Stored records:
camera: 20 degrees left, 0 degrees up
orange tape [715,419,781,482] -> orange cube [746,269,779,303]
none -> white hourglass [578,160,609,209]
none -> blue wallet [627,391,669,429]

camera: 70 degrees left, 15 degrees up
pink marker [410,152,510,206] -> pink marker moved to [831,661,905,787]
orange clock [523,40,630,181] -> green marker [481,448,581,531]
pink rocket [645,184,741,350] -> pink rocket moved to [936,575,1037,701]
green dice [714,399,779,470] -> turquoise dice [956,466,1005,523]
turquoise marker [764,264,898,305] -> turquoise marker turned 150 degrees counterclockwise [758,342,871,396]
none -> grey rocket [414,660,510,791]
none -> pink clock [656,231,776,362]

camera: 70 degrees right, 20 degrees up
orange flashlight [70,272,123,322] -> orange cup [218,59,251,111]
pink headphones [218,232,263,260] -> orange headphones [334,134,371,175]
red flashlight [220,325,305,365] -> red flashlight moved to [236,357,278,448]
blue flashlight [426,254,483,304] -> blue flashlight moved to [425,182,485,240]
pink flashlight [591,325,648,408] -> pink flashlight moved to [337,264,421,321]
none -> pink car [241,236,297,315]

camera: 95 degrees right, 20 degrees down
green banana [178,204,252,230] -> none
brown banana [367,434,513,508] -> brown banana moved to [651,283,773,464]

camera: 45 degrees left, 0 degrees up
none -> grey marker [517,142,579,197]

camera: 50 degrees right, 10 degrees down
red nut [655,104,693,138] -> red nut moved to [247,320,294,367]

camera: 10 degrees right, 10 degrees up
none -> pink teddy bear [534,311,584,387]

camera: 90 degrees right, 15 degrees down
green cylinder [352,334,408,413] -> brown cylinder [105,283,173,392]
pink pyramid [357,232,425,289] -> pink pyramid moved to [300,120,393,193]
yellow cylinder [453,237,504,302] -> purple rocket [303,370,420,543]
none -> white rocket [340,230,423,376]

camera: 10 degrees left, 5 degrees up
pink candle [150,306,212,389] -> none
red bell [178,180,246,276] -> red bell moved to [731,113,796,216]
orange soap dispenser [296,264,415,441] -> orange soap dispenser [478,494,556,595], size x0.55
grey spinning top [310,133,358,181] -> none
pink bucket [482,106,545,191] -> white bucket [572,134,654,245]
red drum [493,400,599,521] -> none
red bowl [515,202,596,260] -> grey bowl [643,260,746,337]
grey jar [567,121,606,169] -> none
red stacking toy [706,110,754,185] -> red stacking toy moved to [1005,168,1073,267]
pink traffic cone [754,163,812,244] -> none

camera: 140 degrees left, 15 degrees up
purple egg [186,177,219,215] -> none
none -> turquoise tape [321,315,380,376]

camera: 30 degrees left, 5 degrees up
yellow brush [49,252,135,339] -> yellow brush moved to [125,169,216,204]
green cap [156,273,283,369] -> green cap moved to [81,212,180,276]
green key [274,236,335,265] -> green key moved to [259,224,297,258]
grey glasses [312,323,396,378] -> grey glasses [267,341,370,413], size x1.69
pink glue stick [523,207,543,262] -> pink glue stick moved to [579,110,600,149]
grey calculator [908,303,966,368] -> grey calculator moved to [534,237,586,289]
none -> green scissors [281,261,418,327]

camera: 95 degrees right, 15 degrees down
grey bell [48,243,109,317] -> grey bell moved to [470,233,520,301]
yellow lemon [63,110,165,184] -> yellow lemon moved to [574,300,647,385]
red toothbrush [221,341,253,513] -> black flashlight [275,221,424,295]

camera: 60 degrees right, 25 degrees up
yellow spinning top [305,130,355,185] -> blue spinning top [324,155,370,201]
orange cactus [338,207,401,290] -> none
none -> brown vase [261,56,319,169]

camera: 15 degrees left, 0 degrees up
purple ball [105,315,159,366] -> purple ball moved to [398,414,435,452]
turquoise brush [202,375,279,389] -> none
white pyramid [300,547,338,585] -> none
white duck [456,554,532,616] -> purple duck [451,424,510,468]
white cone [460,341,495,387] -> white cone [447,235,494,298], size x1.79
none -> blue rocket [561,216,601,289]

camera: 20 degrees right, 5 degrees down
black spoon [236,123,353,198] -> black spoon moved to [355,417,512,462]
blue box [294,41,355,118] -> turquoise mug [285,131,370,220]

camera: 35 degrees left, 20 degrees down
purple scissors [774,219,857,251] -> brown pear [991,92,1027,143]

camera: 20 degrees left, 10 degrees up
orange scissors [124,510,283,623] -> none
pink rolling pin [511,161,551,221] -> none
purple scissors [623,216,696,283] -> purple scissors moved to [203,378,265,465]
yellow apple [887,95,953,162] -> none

Your goal: Only those lines of the entries above that run from the line containing "pink rocket [645,184,741,350]" to the line containing "camera: 10 degrees left, 5 degrees up", both included, should be transcribed exactly.

Exercise answer:
pink rocket [645,184,741,350] -> pink rocket moved to [936,575,1037,701]
green dice [714,399,779,470] -> turquoise dice [956,466,1005,523]
turquoise marker [764,264,898,305] -> turquoise marker turned 150 degrees counterclockwise [758,342,871,396]
none -> grey rocket [414,660,510,791]
none -> pink clock [656,231,776,362]

camera: 70 degrees right, 20 degrees up
orange flashlight [70,272,123,322] -> orange cup [218,59,251,111]
pink headphones [218,232,263,260] -> orange headphones [334,134,371,175]
red flashlight [220,325,305,365] -> red flashlight moved to [236,357,278,448]
blue flashlight [426,254,483,304] -> blue flashlight moved to [425,182,485,240]
pink flashlight [591,325,648,408] -> pink flashlight moved to [337,264,421,321]
none -> pink car [241,236,297,315]

camera: 95 degrees right, 20 degrees down
green banana [178,204,252,230] -> none
brown banana [367,434,513,508] -> brown banana moved to [651,283,773,464]

camera: 45 degrees left, 0 degrees up
none -> grey marker [517,142,579,197]

camera: 50 degrees right, 10 degrees down
red nut [655,104,693,138] -> red nut moved to [247,320,294,367]

camera: 10 degrees right, 10 degrees up
none -> pink teddy bear [534,311,584,387]

camera: 90 degrees right, 15 degrees down
green cylinder [352,334,408,413] -> brown cylinder [105,283,173,392]
pink pyramid [357,232,425,289] -> pink pyramid moved to [300,120,393,193]
yellow cylinder [453,237,504,302] -> purple rocket [303,370,420,543]
none -> white rocket [340,230,423,376]

camera: 10 degrees left, 5 degrees up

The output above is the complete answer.